Lines in the listing below that contain the string "VEXT" are to be found and copied.
---------- Data extracts
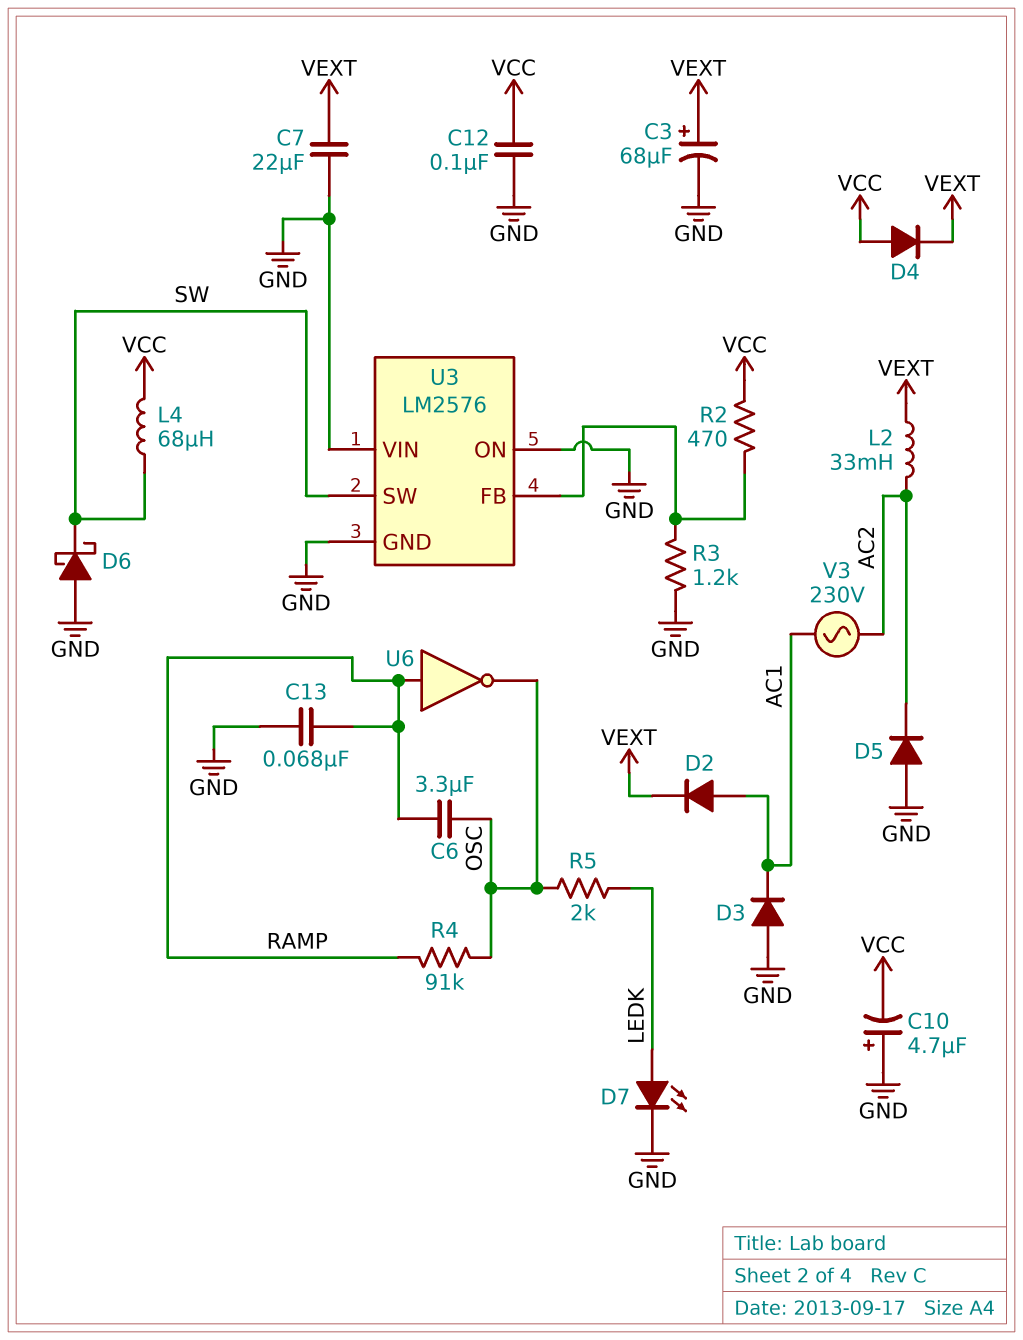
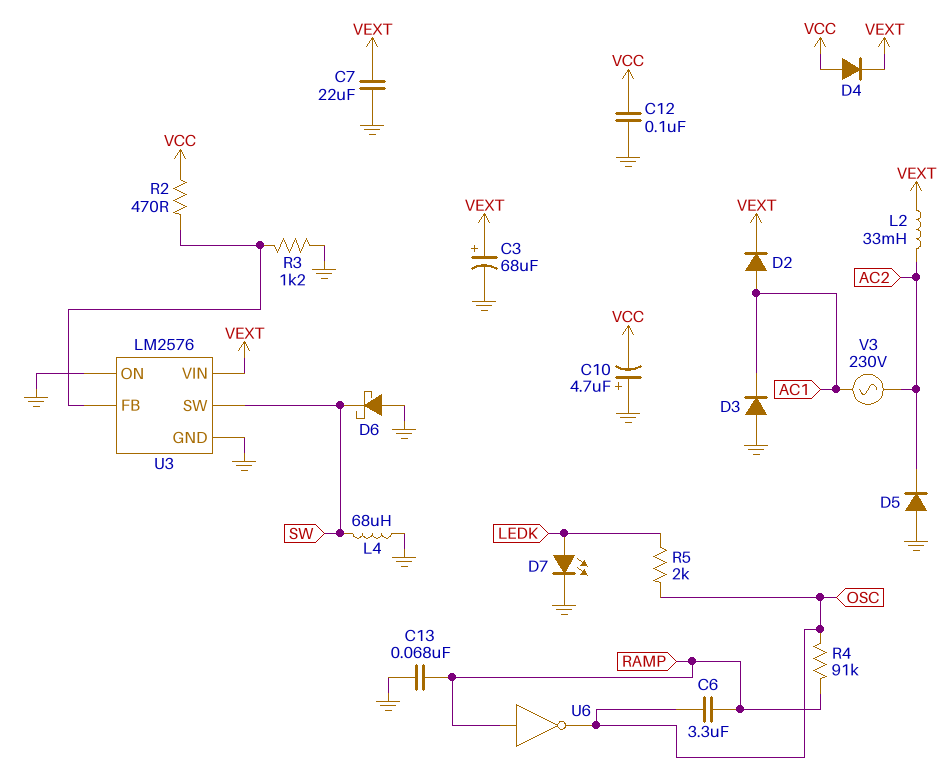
L4: 68uH (SW, VCC) -> 68uH (GND, SW)
U3 pin VIN: GND -> VEXT

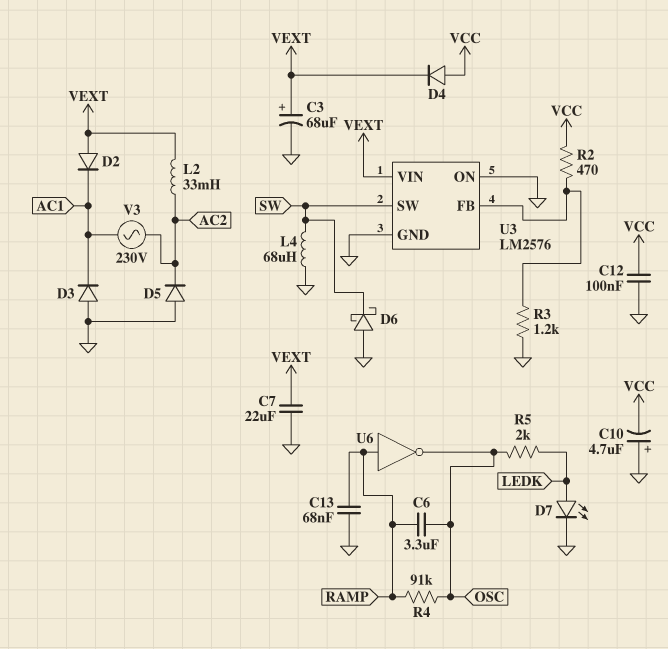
D2: diode (A AC1, K VEXT) -> diode (A VEXT, K AC1)

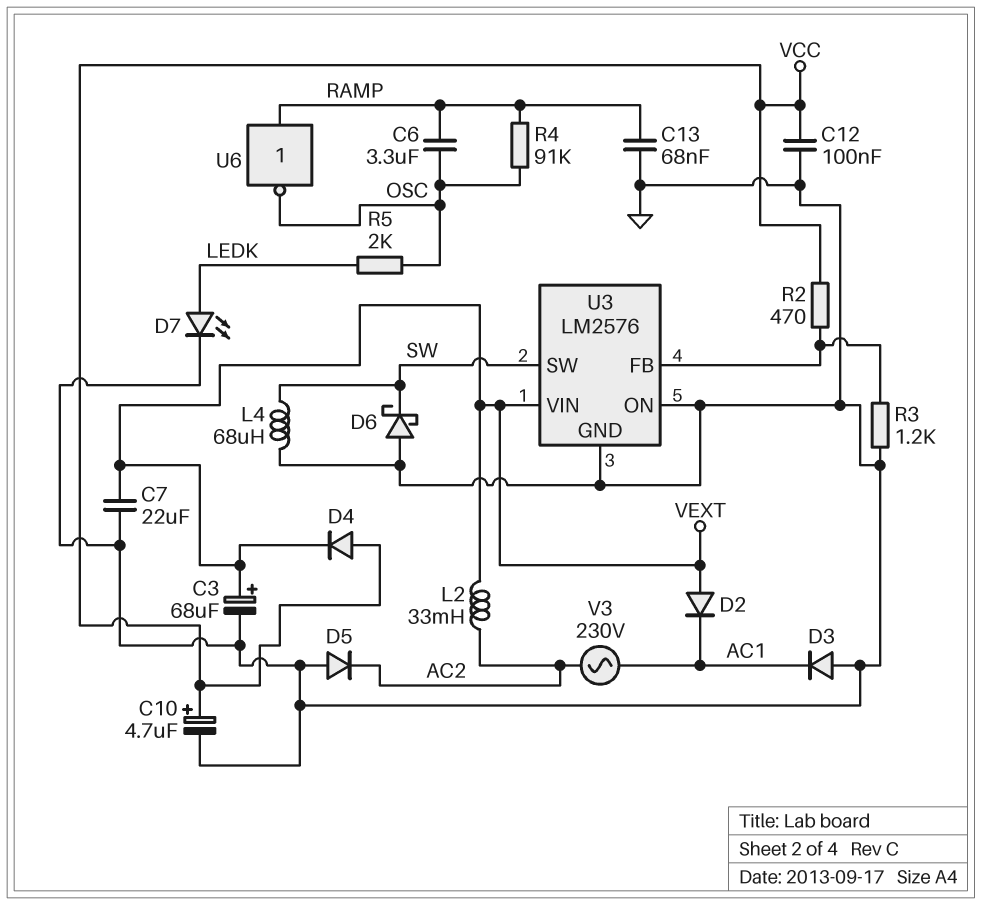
C10: 4.7uF (plus GND, minus VCC) -> 4.7uF (plus VCC, minus GND)

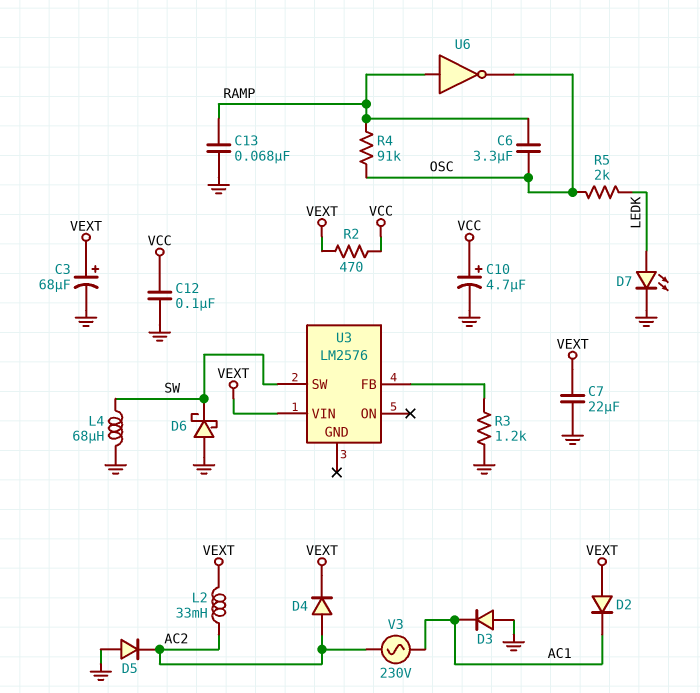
D4: diode (A VCC, K VEXT) -> diode (A AC2, K VEXT)
R2: 470 (U3/FB, VCC) -> 470 (VCC, VEXT)
U3 pin GND: GND -> none
U3 pin ON: GND -> none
--------------------
» Task response
U3 pin VIN: GND -> VEXT
D2: diode (A AC1, K VEXT) -> diode (A VEXT, K AC1)
D4: diode (A VCC, K VEXT) -> diode (A AC2, K VEXT)
R2: 470 (U3/FB, VCC) -> 470 (VCC, VEXT)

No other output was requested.